### [GIVEN RECORDS]
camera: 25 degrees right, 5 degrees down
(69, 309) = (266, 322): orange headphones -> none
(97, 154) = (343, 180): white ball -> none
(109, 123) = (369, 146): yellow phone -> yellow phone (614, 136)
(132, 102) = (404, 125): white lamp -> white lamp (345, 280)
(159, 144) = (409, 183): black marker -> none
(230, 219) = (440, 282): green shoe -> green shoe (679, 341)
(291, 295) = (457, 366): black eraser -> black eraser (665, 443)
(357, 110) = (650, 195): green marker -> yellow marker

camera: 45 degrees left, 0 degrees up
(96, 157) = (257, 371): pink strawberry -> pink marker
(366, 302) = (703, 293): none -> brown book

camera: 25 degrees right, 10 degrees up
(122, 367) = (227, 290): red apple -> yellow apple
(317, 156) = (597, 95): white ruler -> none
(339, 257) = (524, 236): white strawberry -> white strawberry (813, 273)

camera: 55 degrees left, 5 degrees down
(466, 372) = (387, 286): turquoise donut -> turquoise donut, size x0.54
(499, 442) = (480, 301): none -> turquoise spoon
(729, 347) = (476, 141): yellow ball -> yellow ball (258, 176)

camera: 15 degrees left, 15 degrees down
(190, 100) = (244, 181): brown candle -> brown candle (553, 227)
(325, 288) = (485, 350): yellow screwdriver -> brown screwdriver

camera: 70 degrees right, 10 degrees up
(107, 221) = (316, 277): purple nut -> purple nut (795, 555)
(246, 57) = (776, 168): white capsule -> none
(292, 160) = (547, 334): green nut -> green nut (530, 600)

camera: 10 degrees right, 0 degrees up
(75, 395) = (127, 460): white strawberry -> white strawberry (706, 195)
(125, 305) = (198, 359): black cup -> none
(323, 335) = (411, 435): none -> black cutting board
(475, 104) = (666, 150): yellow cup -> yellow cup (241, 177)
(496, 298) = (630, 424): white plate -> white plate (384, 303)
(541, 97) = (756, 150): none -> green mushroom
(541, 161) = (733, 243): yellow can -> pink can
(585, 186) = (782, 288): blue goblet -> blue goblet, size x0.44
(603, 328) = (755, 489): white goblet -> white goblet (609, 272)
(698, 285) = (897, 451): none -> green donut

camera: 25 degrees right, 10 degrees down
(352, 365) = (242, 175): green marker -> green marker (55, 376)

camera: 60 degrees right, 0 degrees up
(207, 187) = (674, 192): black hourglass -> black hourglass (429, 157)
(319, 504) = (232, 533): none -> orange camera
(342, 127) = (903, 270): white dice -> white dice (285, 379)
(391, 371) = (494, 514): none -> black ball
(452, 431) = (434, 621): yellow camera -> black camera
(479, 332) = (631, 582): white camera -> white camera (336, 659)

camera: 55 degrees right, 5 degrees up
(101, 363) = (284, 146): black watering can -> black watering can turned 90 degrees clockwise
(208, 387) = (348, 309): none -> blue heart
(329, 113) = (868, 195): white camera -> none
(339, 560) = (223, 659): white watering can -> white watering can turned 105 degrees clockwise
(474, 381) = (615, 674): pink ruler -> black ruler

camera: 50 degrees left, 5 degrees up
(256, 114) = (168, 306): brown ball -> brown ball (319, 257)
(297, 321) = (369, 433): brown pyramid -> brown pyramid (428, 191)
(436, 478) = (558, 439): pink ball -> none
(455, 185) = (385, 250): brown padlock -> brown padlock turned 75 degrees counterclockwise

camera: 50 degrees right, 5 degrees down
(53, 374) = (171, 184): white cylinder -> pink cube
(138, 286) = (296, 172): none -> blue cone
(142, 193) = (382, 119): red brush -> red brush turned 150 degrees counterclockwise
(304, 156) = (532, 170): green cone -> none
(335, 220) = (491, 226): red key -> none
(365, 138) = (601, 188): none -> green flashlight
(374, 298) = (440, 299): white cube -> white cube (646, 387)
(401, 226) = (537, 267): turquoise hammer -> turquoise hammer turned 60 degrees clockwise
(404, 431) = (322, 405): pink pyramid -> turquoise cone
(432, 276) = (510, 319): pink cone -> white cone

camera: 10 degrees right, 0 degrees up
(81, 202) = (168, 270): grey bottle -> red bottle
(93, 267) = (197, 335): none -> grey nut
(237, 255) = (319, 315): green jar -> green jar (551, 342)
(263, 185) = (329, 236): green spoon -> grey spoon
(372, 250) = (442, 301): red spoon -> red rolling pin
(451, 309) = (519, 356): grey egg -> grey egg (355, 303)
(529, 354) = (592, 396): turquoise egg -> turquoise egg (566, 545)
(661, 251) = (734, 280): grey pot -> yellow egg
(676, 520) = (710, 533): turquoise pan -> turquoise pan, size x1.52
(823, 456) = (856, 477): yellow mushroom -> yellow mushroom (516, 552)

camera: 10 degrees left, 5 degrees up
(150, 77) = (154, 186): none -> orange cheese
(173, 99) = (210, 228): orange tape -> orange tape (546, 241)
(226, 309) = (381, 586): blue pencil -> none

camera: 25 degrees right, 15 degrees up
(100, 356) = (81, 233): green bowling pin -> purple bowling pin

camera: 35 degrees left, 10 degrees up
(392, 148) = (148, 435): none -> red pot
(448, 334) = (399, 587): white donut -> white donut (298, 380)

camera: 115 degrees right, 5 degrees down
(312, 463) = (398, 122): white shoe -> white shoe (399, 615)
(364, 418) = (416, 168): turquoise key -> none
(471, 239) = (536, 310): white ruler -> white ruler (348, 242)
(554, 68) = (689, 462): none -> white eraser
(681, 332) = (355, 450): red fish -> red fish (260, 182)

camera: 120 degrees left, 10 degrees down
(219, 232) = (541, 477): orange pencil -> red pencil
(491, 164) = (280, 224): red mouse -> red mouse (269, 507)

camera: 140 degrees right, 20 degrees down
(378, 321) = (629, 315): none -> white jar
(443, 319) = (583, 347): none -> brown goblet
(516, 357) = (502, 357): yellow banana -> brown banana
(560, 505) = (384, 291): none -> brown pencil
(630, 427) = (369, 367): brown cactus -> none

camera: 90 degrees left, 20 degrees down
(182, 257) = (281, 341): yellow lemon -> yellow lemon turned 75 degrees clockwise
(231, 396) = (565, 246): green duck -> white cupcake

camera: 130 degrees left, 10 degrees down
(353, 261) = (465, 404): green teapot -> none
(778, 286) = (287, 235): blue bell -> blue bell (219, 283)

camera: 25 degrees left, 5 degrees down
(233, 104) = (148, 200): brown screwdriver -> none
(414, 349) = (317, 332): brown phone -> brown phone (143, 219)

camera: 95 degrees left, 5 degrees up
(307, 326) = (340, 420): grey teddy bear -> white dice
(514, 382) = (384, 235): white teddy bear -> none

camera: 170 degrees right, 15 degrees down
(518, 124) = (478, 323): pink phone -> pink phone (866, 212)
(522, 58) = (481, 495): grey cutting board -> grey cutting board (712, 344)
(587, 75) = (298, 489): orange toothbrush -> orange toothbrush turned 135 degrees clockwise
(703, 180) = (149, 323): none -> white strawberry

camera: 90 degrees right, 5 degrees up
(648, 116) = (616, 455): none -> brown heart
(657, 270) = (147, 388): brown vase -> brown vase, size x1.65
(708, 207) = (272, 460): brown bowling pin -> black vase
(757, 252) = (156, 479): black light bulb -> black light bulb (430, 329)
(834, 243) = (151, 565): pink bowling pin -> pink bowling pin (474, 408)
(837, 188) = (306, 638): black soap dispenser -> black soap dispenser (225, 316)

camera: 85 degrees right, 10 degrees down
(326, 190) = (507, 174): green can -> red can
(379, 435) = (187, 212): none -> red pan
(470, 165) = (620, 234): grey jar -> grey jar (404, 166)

### [EXERCISE INSTRUCTIONS]
Everything in the data above is to be given again, unchanged.

### [ANSWER BOX]
camera: 25 degrees right, 5 degrees down
(69, 309) = (266, 322): orange headphones -> none
(97, 154) = (343, 180): white ball -> none
(109, 123) = (369, 146): yellow phone -> yellow phone (614, 136)
(132, 102) = (404, 125): white lamp -> white lamp (345, 280)
(159, 144) = (409, 183): black marker -> none
(230, 219) = (440, 282): green shoe -> green shoe (679, 341)
(291, 295) = (457, 366): black eraser -> black eraser (665, 443)
(357, 110) = (650, 195): green marker -> yellow marker

camera: 45 degrees left, 0 degrees up
(96, 157) = (257, 371): pink strawberry -> pink marker
(366, 302) = (703, 293): none -> brown book

camera: 25 degrees right, 10 degrees up
(122, 367) = (227, 290): red apple -> yellow apple
(317, 156) = (597, 95): white ruler -> none
(339, 257) = (524, 236): white strawberry -> white strawberry (813, 273)

camera: 55 degrees left, 5 degrees down
(466, 372) = (387, 286): turquoise donut -> turquoise donut, size x0.54
(499, 442) = (480, 301): none -> turquoise spoon
(729, 347) = (476, 141): yellow ball -> yellow ball (258, 176)

camera: 15 degrees left, 15 degrees down
(190, 100) = (244, 181): brown candle -> brown candle (553, 227)
(325, 288) = (485, 350): yellow screwdriver -> brown screwdriver

camera: 70 degrees right, 10 degrees up
(107, 221) = (316, 277): purple nut -> purple nut (795, 555)
(246, 57) = (776, 168): white capsule -> none
(292, 160) = (547, 334): green nut -> green nut (530, 600)

camera: 10 degrees right, 0 degrees up
(75, 395) = (127, 460): white strawberry -> white strawberry (706, 195)
(125, 305) = (198, 359): black cup -> none
(323, 335) = (411, 435): none -> black cutting board
(475, 104) = (666, 150): yellow cup -> yellow cup (241, 177)
(496, 298) = (630, 424): white plate -> white plate (384, 303)
(541, 97) = (756, 150): none -> green mushroom
(541, 161) = (733, 243): yellow can -> pink can
(585, 186) = (782, 288): blue goblet -> blue goblet, size x0.44
(603, 328) = (755, 489): white goblet -> white goblet (609, 272)
(698, 285) = (897, 451): none -> green donut

camera: 25 degrees right, 10 degrees down
(352, 365) = (242, 175): green marker -> green marker (55, 376)

camera: 60 degrees right, 0 degrees up
(207, 187) = (674, 192): black hourglass -> black hourglass (429, 157)
(319, 504) = (232, 533): none -> orange camera
(342, 127) = (903, 270): white dice -> white dice (285, 379)
(391, 371) = (494, 514): none -> black ball
(452, 431) = (434, 621): yellow camera -> black camera
(479, 332) = (631, 582): white camera -> white camera (336, 659)

camera: 55 degrees right, 5 degrees up
(101, 363) = (284, 146): black watering can -> black watering can turned 90 degrees clockwise
(208, 387) = (348, 309): none -> blue heart
(329, 113) = (868, 195): white camera -> none
(339, 560) = (223, 659): white watering can -> white watering can turned 105 degrees clockwise
(474, 381) = (615, 674): pink ruler -> black ruler

camera: 50 degrees left, 5 degrees up
(256, 114) = (168, 306): brown ball -> brown ball (319, 257)
(297, 321) = (369, 433): brown pyramid -> brown pyramid (428, 191)
(436, 478) = (558, 439): pink ball -> none
(455, 185) = (385, 250): brown padlock -> brown padlock turned 75 degrees counterclockwise

camera: 50 degrees right, 5 degrees down
(53, 374) = (171, 184): white cylinder -> pink cube
(138, 286) = (296, 172): none -> blue cone
(142, 193) = (382, 119): red brush -> red brush turned 150 degrees counterclockwise
(304, 156) = (532, 170): green cone -> none
(335, 220) = (491, 226): red key -> none
(365, 138) = (601, 188): none -> green flashlight
(374, 298) = (440, 299): white cube -> white cube (646, 387)
(401, 226) = (537, 267): turquoise hammer -> turquoise hammer turned 60 degrees clockwise
(404, 431) = (322, 405): pink pyramid -> turquoise cone
(432, 276) = (510, 319): pink cone -> white cone

camera: 10 degrees right, 0 degrees up
(81, 202) = (168, 270): grey bottle -> red bottle
(93, 267) = (197, 335): none -> grey nut
(237, 255) = (319, 315): green jar -> green jar (551, 342)
(263, 185) = (329, 236): green spoon -> grey spoon
(372, 250) = (442, 301): red spoon -> red rolling pin
(451, 309) = (519, 356): grey egg -> grey egg (355, 303)
(529, 354) = (592, 396): turquoise egg -> turquoise egg (566, 545)
(661, 251) = (734, 280): grey pot -> yellow egg
(676, 520) = (710, 533): turquoise pan -> turquoise pan, size x1.52
(823, 456) = (856, 477): yellow mushroom -> yellow mushroom (516, 552)

camera: 10 degrees left, 5 degrees up
(150, 77) = (154, 186): none -> orange cheese
(173, 99) = (210, 228): orange tape -> orange tape (546, 241)
(226, 309) = (381, 586): blue pencil -> none

camera: 25 degrees right, 15 degrees up
(100, 356) = (81, 233): green bowling pin -> purple bowling pin

camera: 35 degrees left, 10 degrees up
(392, 148) = (148, 435): none -> red pot
(448, 334) = (399, 587): white donut -> white donut (298, 380)

camera: 115 degrees right, 5 degrees down
(312, 463) = (398, 122): white shoe -> white shoe (399, 615)
(364, 418) = (416, 168): turquoise key -> none
(471, 239) = (536, 310): white ruler -> white ruler (348, 242)
(554, 68) = (689, 462): none -> white eraser
(681, 332) = (355, 450): red fish -> red fish (260, 182)

camera: 120 degrees left, 10 degrees down
(219, 232) = (541, 477): orange pencil -> red pencil
(491, 164) = (280, 224): red mouse -> red mouse (269, 507)

camera: 140 degrees right, 20 degrees down
(378, 321) = (629, 315): none -> white jar
(443, 319) = (583, 347): none -> brown goblet
(516, 357) = (502, 357): yellow banana -> brown banana
(560, 505) = (384, 291): none -> brown pencil
(630, 427) = (369, 367): brown cactus -> none

camera: 90 degrees left, 20 degrees down
(182, 257) = (281, 341): yellow lemon -> yellow lemon turned 75 degrees clockwise
(231, 396) = (565, 246): green duck -> white cupcake

camera: 130 degrees left, 10 degrees down
(353, 261) = (465, 404): green teapot -> none
(778, 286) = (287, 235): blue bell -> blue bell (219, 283)

camera: 25 degrees left, 5 degrees down
(233, 104) = (148, 200): brown screwdriver -> none
(414, 349) = (317, 332): brown phone -> brown phone (143, 219)

camera: 95 degrees left, 5 degrees up
(307, 326) = (340, 420): grey teddy bear -> white dice
(514, 382) = (384, 235): white teddy bear -> none

camera: 170 degrees right, 15 degrees down
(518, 124) = (478, 323): pink phone -> pink phone (866, 212)
(522, 58) = (481, 495): grey cutting board -> grey cutting board (712, 344)
(587, 75) = (298, 489): orange toothbrush -> orange toothbrush turned 135 degrees clockwise
(703, 180) = (149, 323): none -> white strawberry

camera: 90 degrees right, 5 degrees up
(648, 116) = (616, 455): none -> brown heart
(657, 270) = (147, 388): brown vase -> brown vase, size x1.65
(708, 207) = (272, 460): brown bowling pin -> black vase
(757, 252) = (156, 479): black light bulb -> black light bulb (430, 329)
(834, 243) = (151, 565): pink bowling pin -> pink bowling pin (474, 408)
(837, 188) = (306, 638): black soap dispenser -> black soap dispenser (225, 316)

camera: 85 degrees right, 10 degrees down
(326, 190) = (507, 174): green can -> red can
(379, 435) = (187, 212): none -> red pan
(470, 165) = (620, 234): grey jar -> grey jar (404, 166)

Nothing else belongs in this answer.